▶

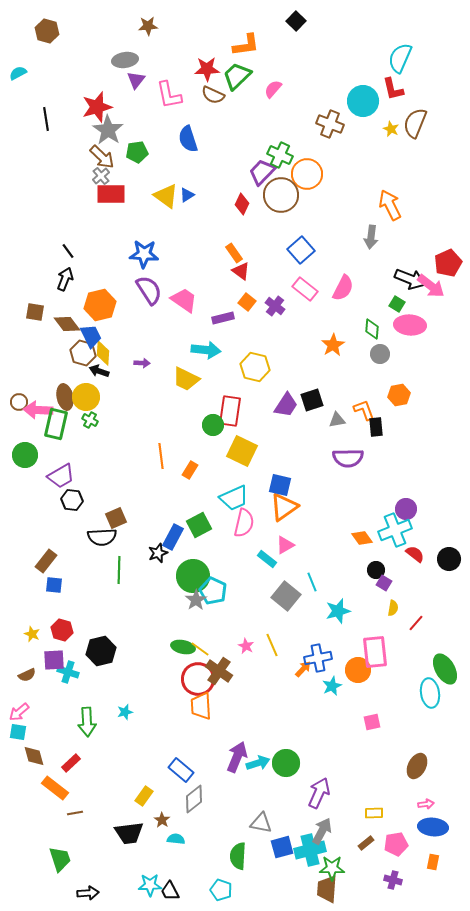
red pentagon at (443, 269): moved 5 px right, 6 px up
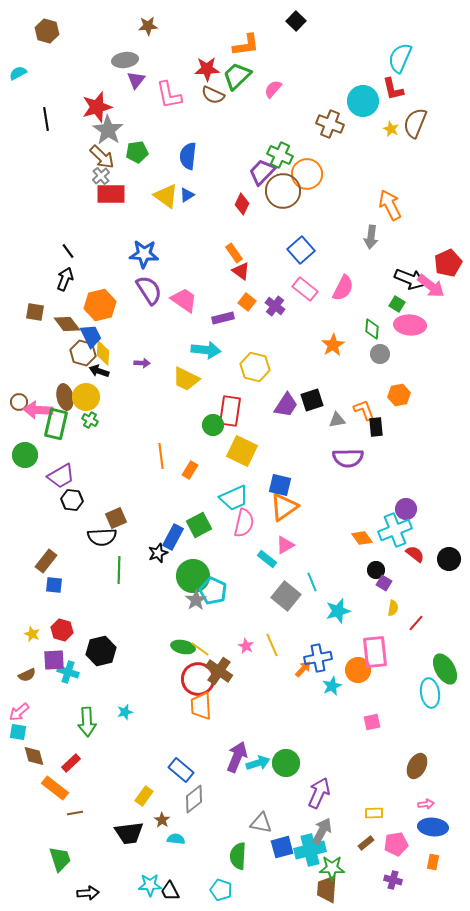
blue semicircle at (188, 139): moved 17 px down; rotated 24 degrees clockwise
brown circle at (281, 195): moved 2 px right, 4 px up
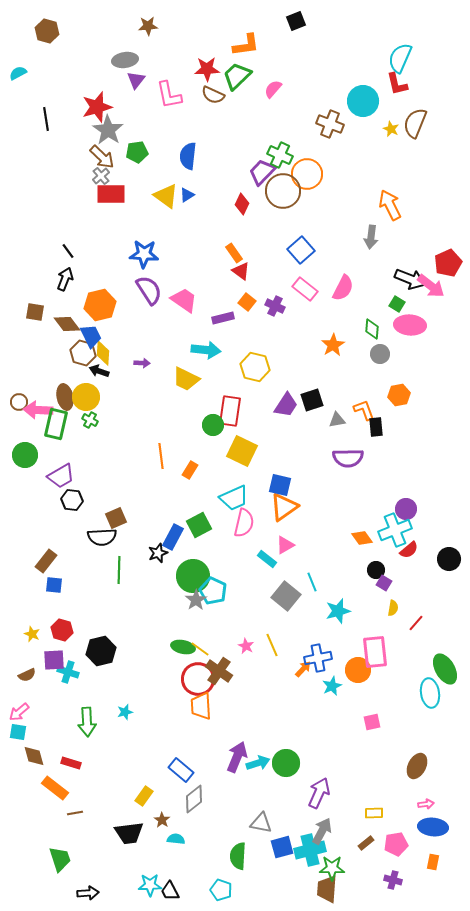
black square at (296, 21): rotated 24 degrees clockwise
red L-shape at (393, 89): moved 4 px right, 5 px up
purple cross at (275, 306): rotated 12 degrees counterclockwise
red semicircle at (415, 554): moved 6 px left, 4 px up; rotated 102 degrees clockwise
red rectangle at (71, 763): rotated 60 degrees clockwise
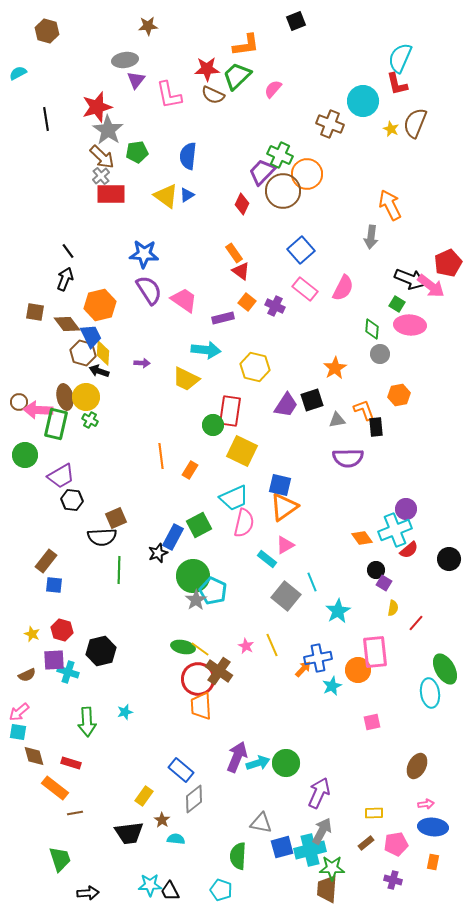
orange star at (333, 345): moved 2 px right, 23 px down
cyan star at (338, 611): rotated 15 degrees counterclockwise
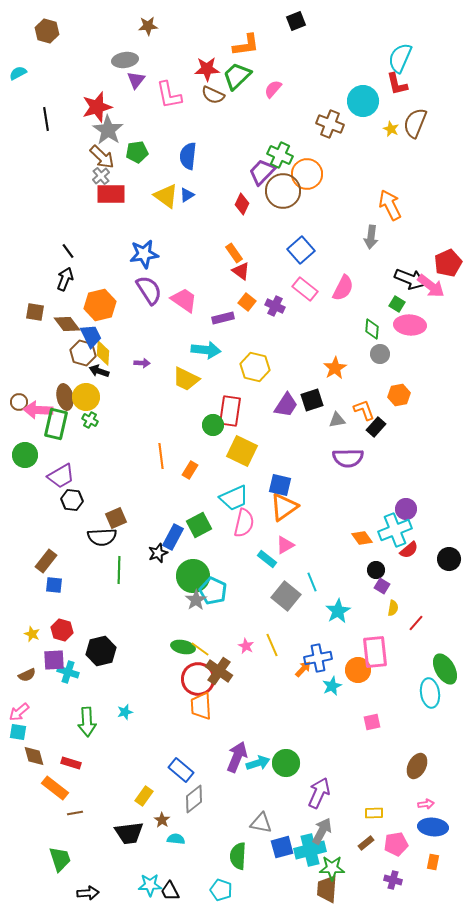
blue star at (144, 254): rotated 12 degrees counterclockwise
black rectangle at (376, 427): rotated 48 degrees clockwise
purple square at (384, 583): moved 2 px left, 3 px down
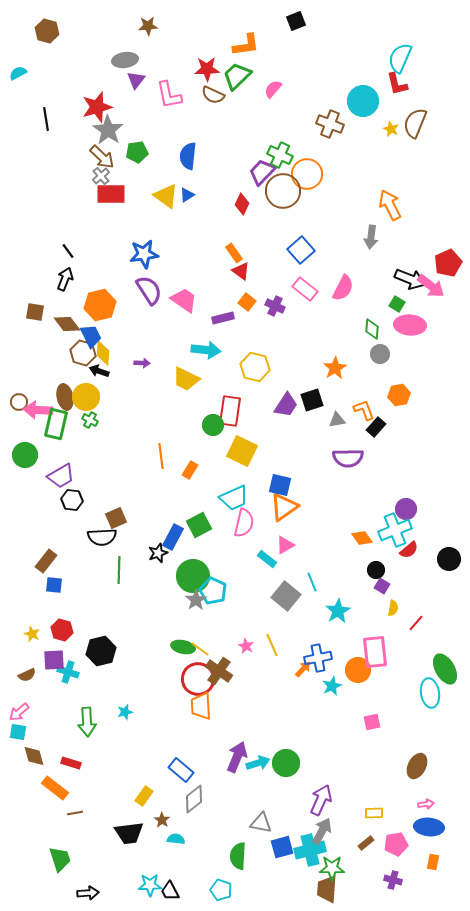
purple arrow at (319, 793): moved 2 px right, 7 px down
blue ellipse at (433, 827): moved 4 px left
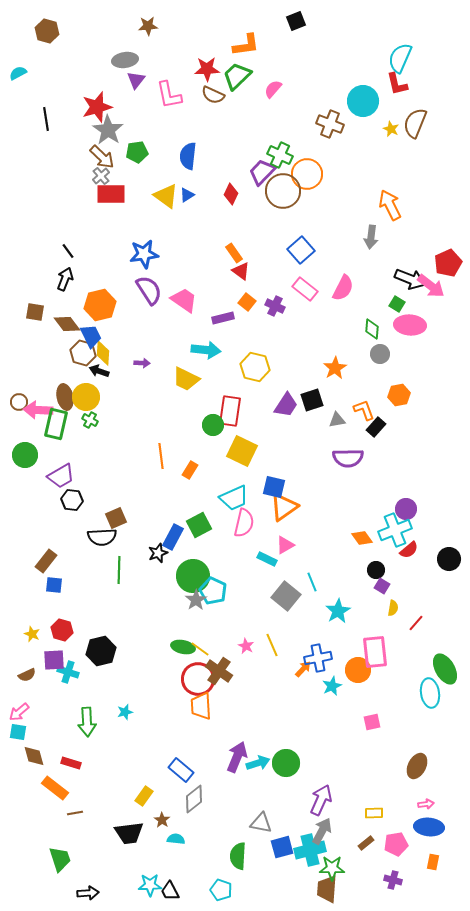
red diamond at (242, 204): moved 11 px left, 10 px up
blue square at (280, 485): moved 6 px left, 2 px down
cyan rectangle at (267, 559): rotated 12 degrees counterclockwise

◀

Please print every line of the rows above verbatim, leaving out the picture markers.

WORKED SOLUTION:
red pentagon at (443, 269): moved 5 px right, 6 px up
blue semicircle at (188, 139): moved 17 px down; rotated 24 degrees clockwise
brown circle at (281, 195): moved 2 px right, 4 px up
black square at (296, 21): rotated 24 degrees clockwise
red L-shape at (393, 89): moved 4 px right, 5 px up
purple cross at (275, 306): rotated 12 degrees counterclockwise
red semicircle at (415, 554): moved 6 px left, 4 px up; rotated 102 degrees clockwise
red rectangle at (71, 763): rotated 60 degrees clockwise
orange star at (333, 345): moved 2 px right, 23 px down
cyan star at (338, 611): rotated 15 degrees counterclockwise
blue star at (144, 254): rotated 12 degrees counterclockwise
black rectangle at (376, 427): rotated 48 degrees clockwise
purple square at (384, 583): moved 2 px left, 3 px down
purple arrow at (319, 793): moved 2 px right, 7 px down
blue ellipse at (433, 827): moved 4 px left
red diamond at (242, 204): moved 11 px left, 10 px up
blue square at (280, 485): moved 6 px left, 2 px down
cyan rectangle at (267, 559): rotated 12 degrees counterclockwise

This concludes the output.